The whole listing below should be printed again exactly, with no images.

--- INFORMATION SHOWN ---

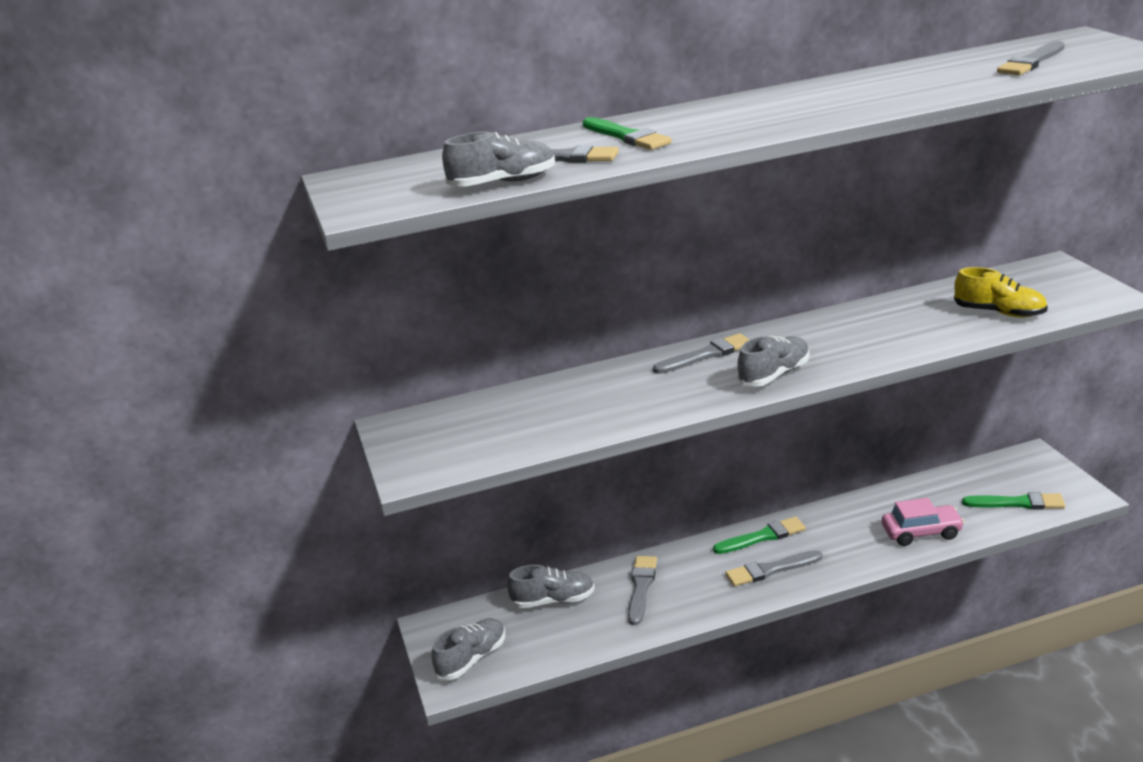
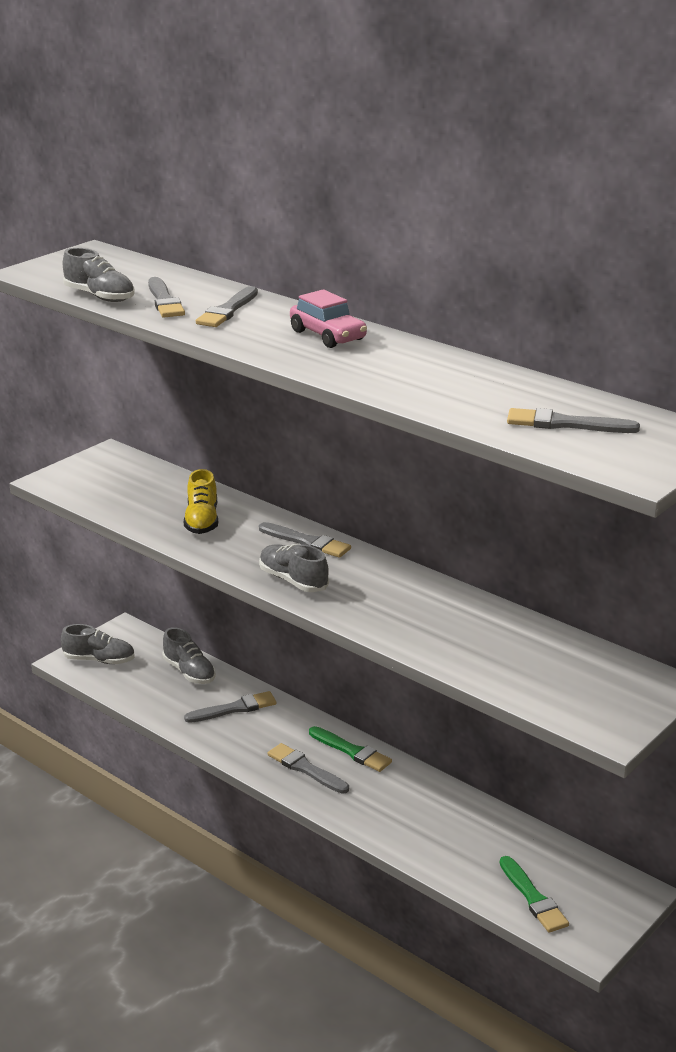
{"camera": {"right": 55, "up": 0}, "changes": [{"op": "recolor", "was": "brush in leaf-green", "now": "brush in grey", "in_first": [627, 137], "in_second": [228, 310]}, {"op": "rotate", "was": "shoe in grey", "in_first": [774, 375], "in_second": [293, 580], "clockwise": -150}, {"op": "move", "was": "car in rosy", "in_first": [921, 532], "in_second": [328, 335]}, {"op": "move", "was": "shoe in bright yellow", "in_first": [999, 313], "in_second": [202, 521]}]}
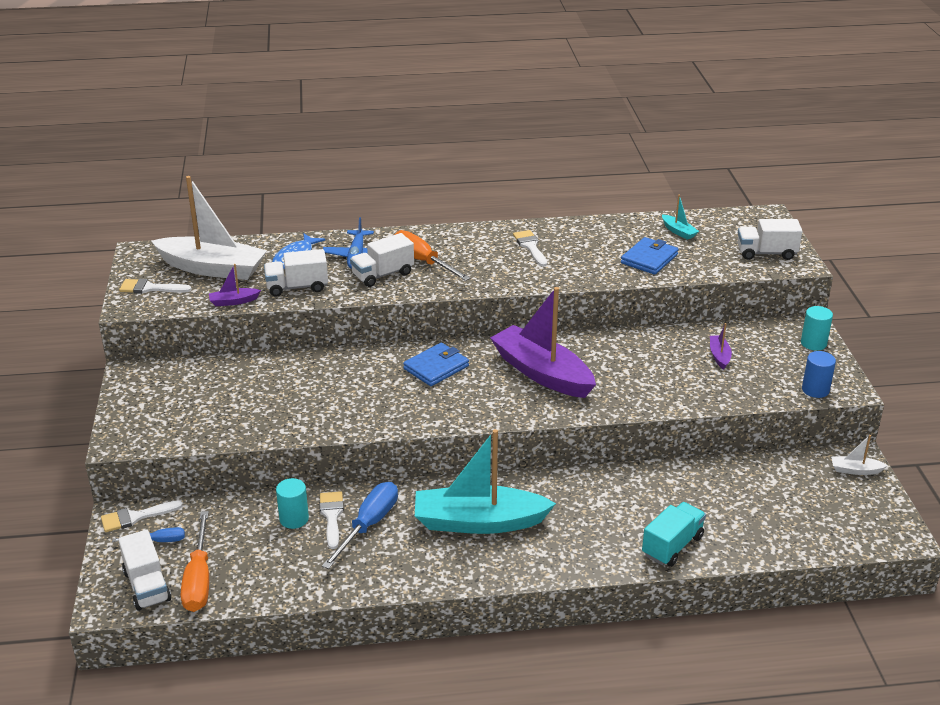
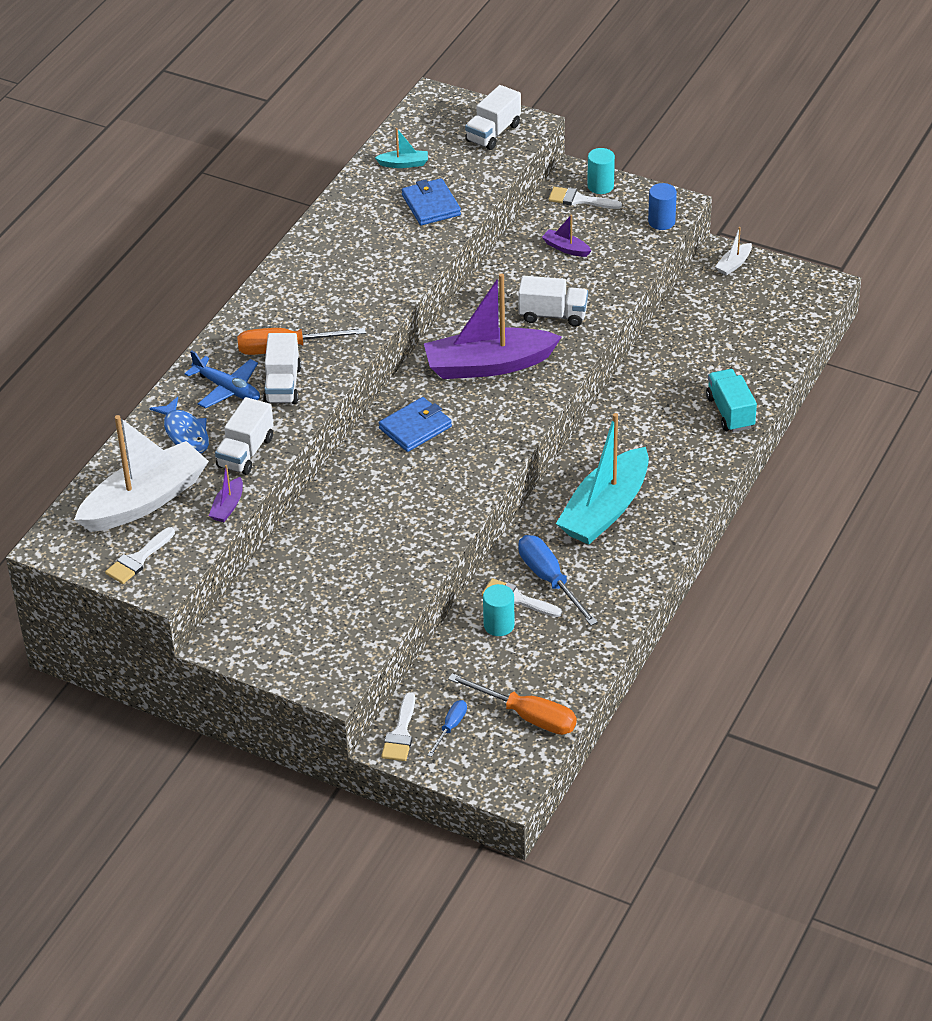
{"camera": {"right": -55, "up": 10}, "changes": [{"op": "move", "was": "lorry in pure white", "in_first": [147, 586], "in_second": [553, 315]}, {"op": "rotate", "was": "card wallet in royal blue", "in_first": [436, 367], "in_second": [415, 427], "clockwise": 60}, {"op": "move", "was": "brush in pure white", "in_first": [530, 247], "in_second": [579, 200]}]}
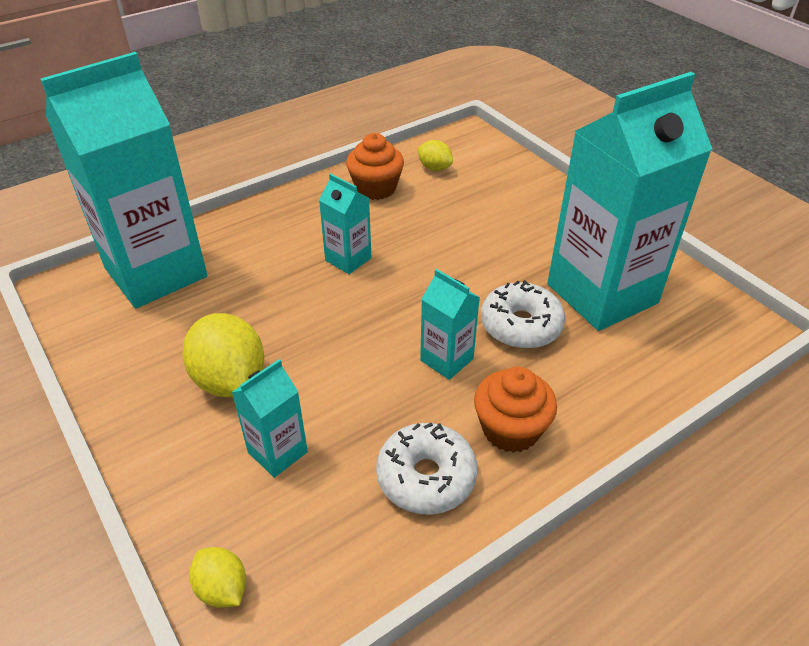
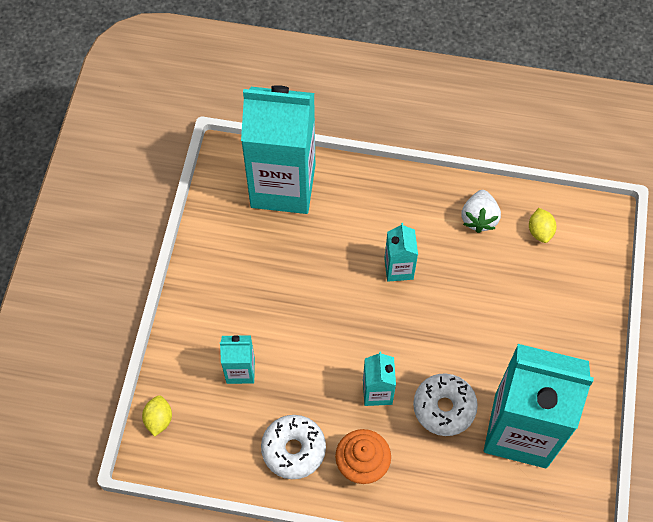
{"camera": {"right": 45, "up": 20}, "changes": [{"op": "delete", "was": "toy lemon in bright yellow", "in_first": [230, 380]}, {"op": "replace", "was": "fairy cake in orange", "now": "strawberry in pure white", "in_first": [376, 188], "in_second": [479, 218]}]}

---

# EXERCISE RESULT:
{"camera": {"right": 55, "up": 0}, "changes": [{"op": "recolor", "was": "brush in leaf-green", "now": "brush in grey", "in_first": [627, 137], "in_second": [228, 310]}, {"op": "rotate", "was": "shoe in grey", "in_first": [774, 375], "in_second": [293, 580], "clockwise": -150}, {"op": "move", "was": "car in rosy", "in_first": [921, 532], "in_second": [328, 335]}, {"op": "move", "was": "shoe in bright yellow", "in_first": [999, 313], "in_second": [202, 521]}]}
{"camera": {"right": -55, "up": 10}, "changes": [{"op": "move", "was": "lorry in pure white", "in_first": [147, 586], "in_second": [553, 315]}, {"op": "rotate", "was": "card wallet in royal blue", "in_first": [436, 367], "in_second": [415, 427], "clockwise": 60}, {"op": "move", "was": "brush in pure white", "in_first": [530, 247], "in_second": [579, 200]}]}
{"camera": {"right": 45, "up": 20}, "changes": [{"op": "delete", "was": "toy lemon in bright yellow", "in_first": [230, 380]}, {"op": "replace", "was": "fairy cake in orange", "now": "strawberry in pure white", "in_first": [376, 188], "in_second": [479, 218]}]}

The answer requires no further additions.